◆ **Exercise aim**
Transcribe each line of the material as it is, and drop any picture.

◆ **Data provided**
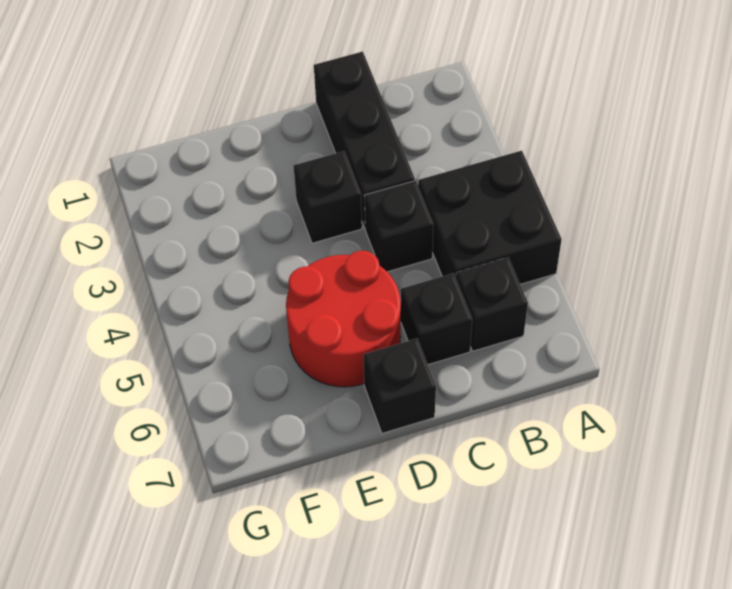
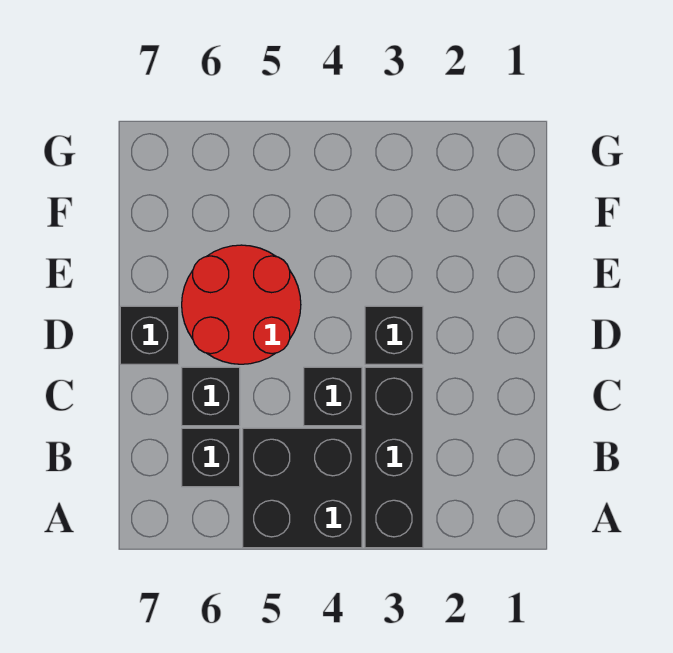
black brick C1:C3 level 1 -> black brick A3:C3 level 1

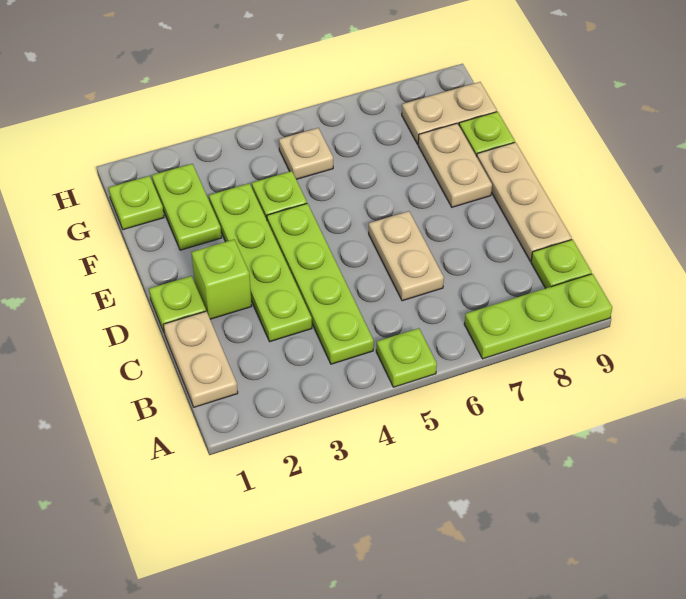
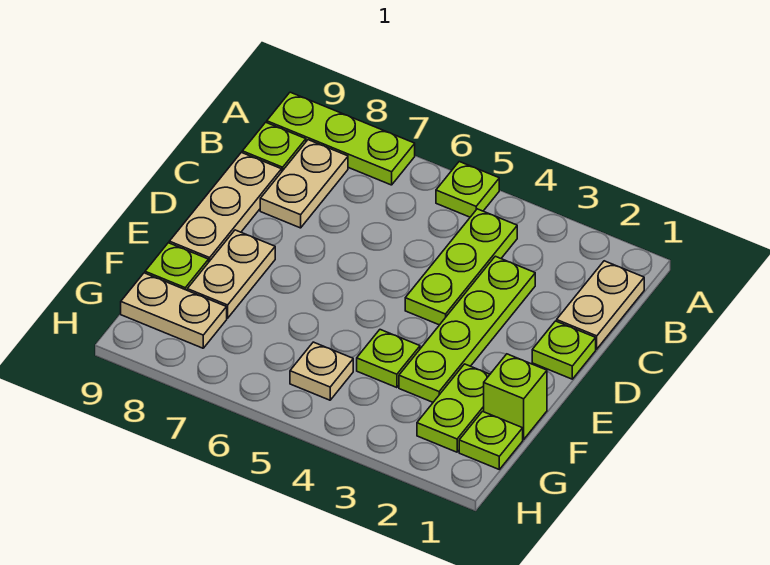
lime plate B4:E4 level 1 -> lime plate B4:D4 level 1
tan plate C6:D6 level 1 -> tan plate B8:C8 level 1
lime brick D2 level 1 -> lime brick F1 level 1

◆ **Solution for this problem**
black brick C1:C3 level 1 -> black brick A3:C3 level 1

lime plate B4:E4 level 1 -> lime plate B4:D4 level 1
tan plate C6:D6 level 1 -> tan plate B8:C8 level 1
lime brick D2 level 1 -> lime brick F1 level 1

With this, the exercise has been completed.